◆ What this task involves:
Copy the records that follow exactly as written, but not their pictures.
(Beginning of Supplied data)
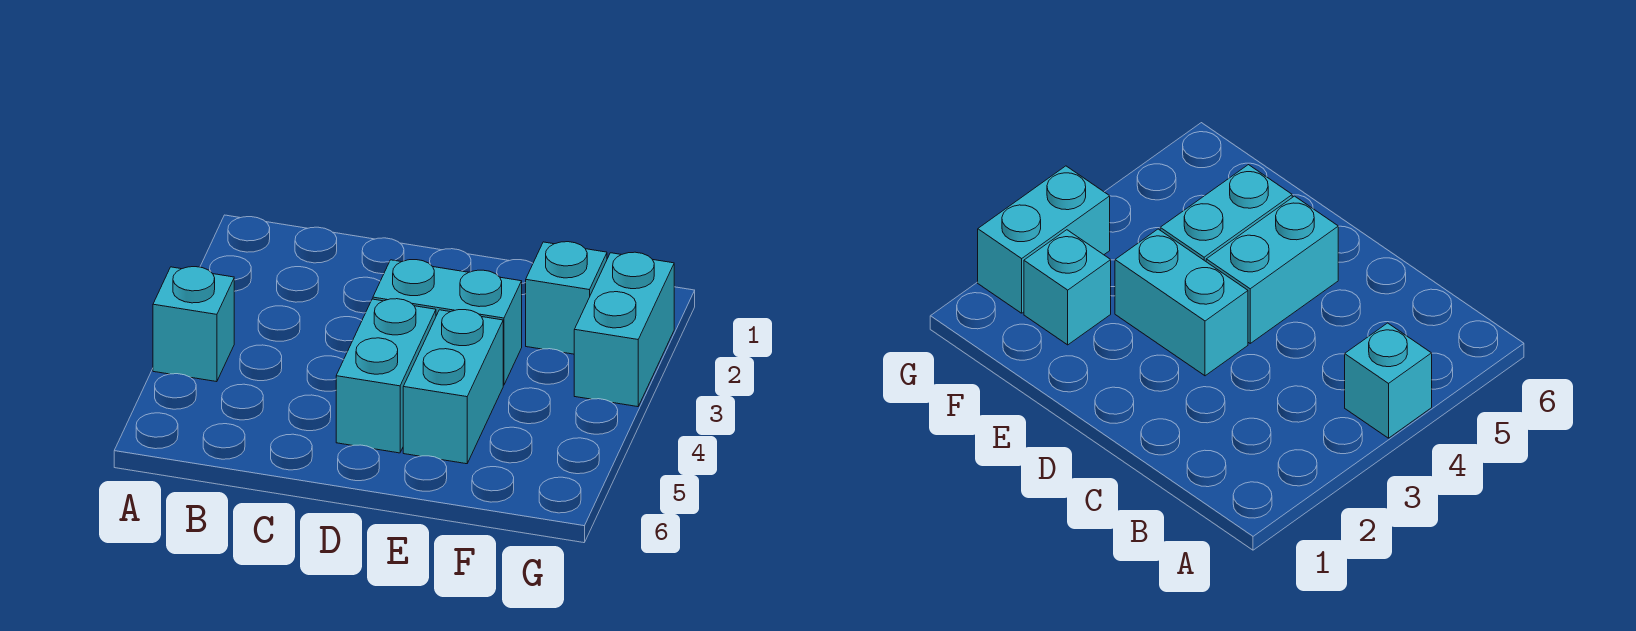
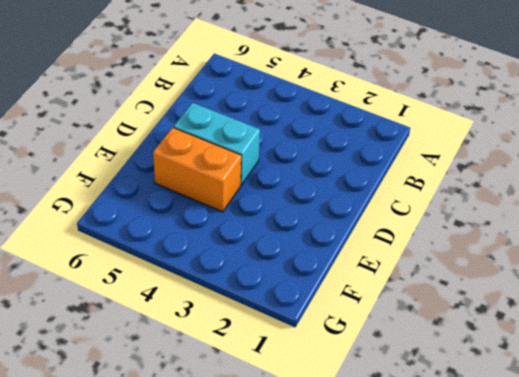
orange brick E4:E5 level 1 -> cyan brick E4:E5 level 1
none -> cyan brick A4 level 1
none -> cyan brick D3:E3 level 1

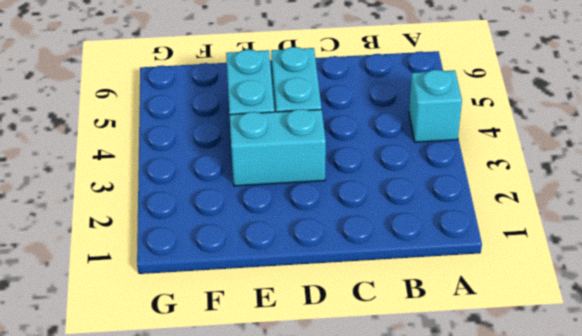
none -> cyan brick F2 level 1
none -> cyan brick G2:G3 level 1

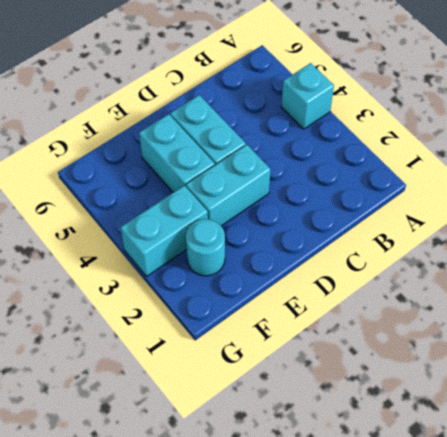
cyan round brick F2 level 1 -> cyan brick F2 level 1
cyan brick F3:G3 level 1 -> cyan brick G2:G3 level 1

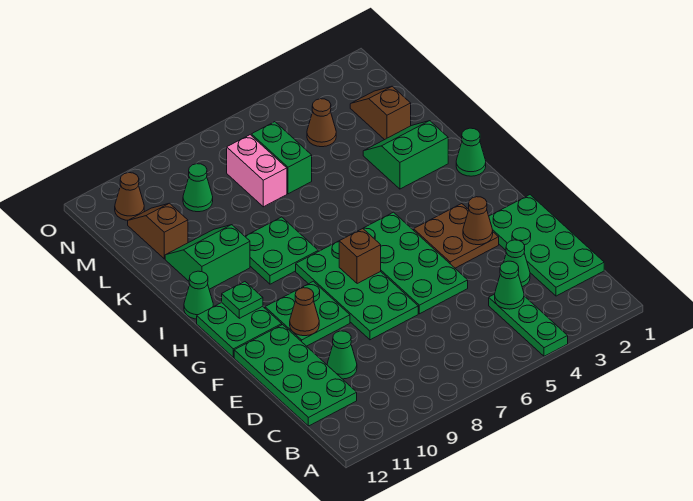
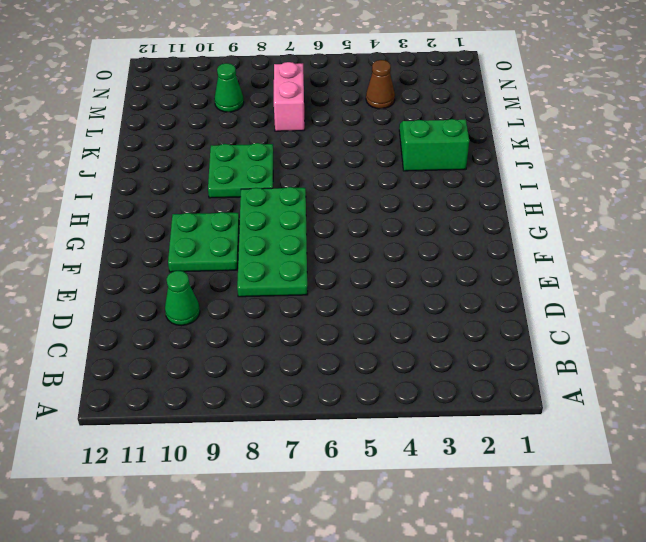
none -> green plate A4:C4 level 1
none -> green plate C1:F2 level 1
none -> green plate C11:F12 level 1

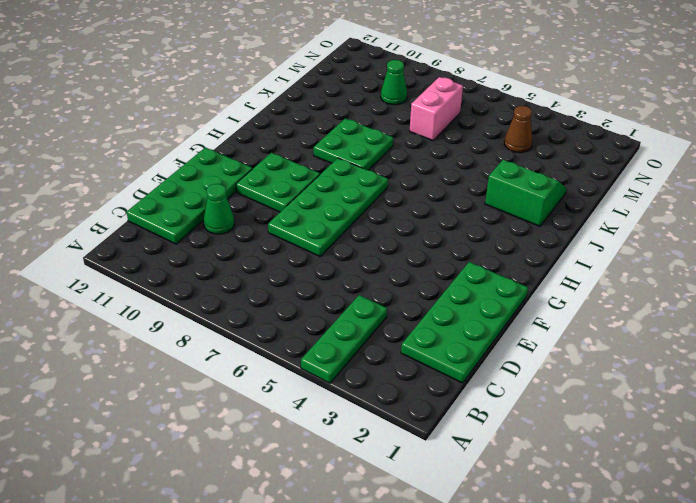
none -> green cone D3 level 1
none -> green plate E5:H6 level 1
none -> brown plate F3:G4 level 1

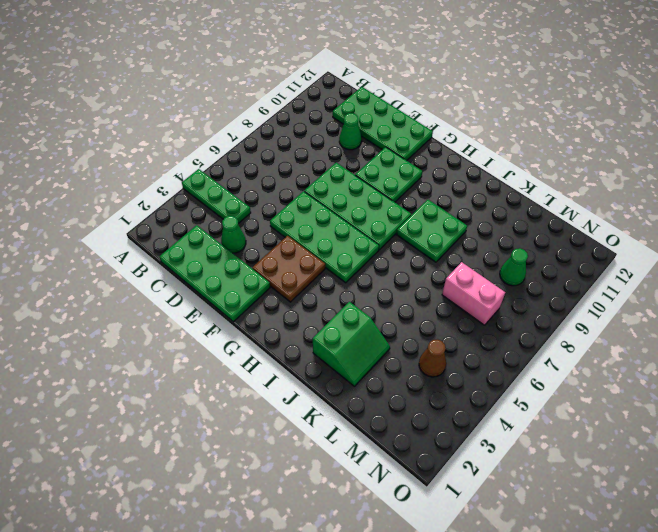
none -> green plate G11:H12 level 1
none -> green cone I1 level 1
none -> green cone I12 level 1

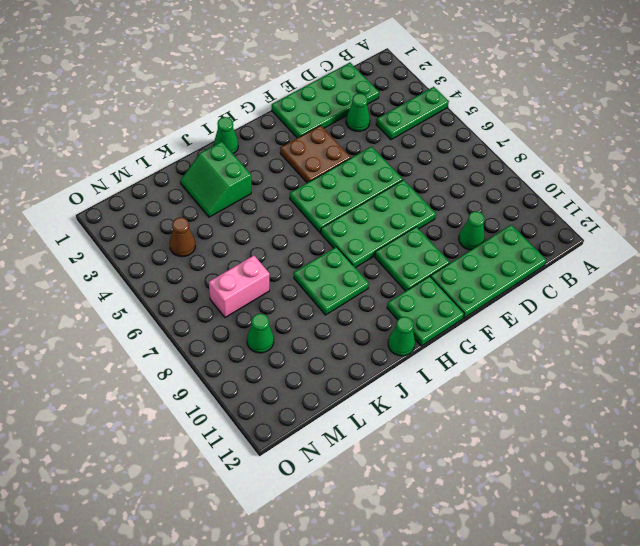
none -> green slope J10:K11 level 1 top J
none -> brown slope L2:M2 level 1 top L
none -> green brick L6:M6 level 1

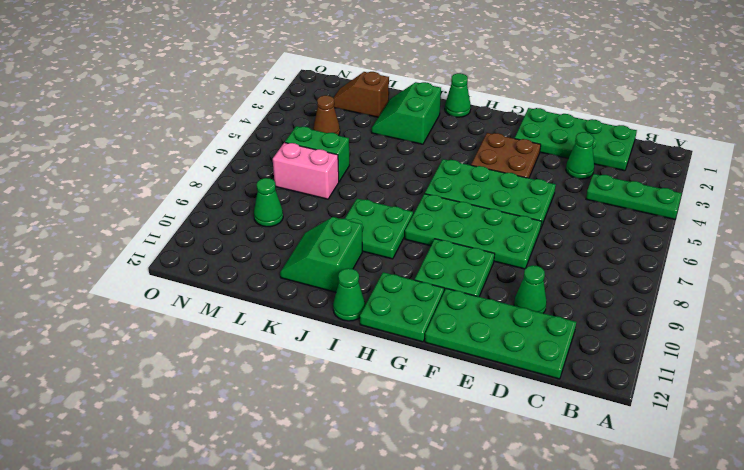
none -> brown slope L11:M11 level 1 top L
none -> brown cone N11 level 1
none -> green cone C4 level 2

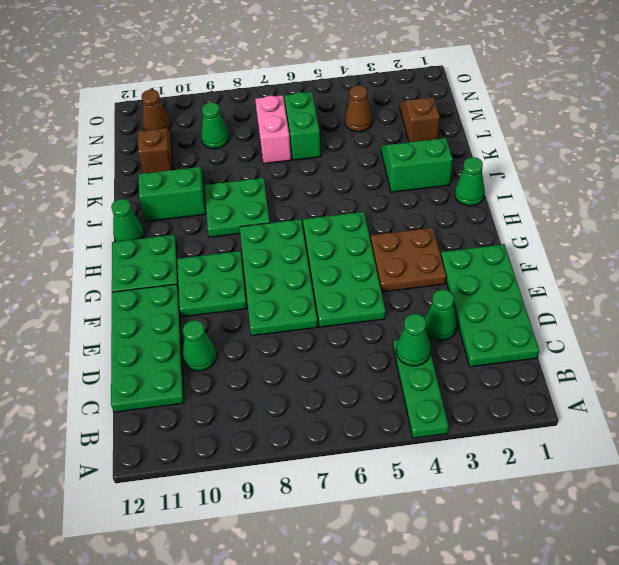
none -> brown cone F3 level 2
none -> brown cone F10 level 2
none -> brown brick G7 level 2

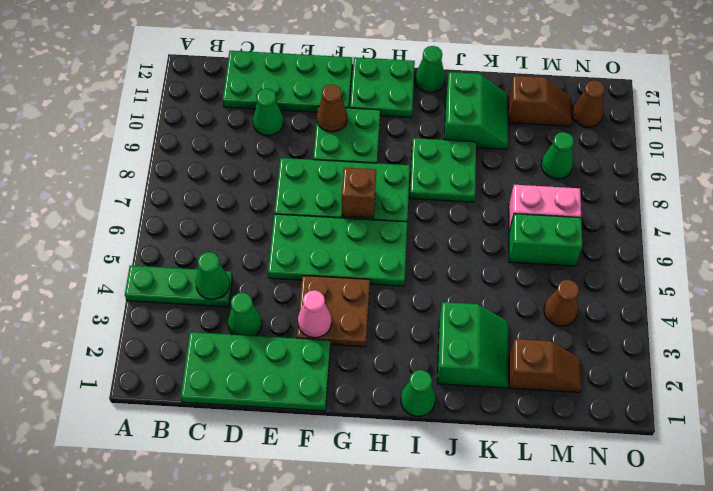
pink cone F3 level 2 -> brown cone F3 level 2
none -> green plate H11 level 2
(End of Supplied data)
◆ Answer space:
orange brick E4:E5 level 1 -> cyan brick E4:E5 level 1
none -> cyan brick A4 level 1
none -> cyan brick D3:E3 level 1

none -> cyan brick F2 level 1
none -> cyan brick G2:G3 level 1

cyan round brick F2 level 1 -> cyan brick F2 level 1
cyan brick F3:G3 level 1 -> cyan brick G2:G3 level 1

none -> green plate A4:C4 level 1
none -> green plate C1:F2 level 1
none -> green plate C11:F12 level 1

none -> green cone D3 level 1
none -> green plate E5:H6 level 1
none -> brown plate F3:G4 level 1

none -> green plate G11:H12 level 1
none -> green cone I1 level 1
none -> green cone I12 level 1

none -> green slope J10:K11 level 1 top J
none -> brown slope L2:M2 level 1 top L
none -> green brick L6:M6 level 1

none -> brown slope L11:M11 level 1 top L
none -> brown cone N11 level 1
none -> green cone C4 level 2

none -> brown cone F3 level 2
none -> brown cone F10 level 2
none -> brown brick G7 level 2

pink cone F3 level 2 -> brown cone F3 level 2
none -> green plate H11 level 2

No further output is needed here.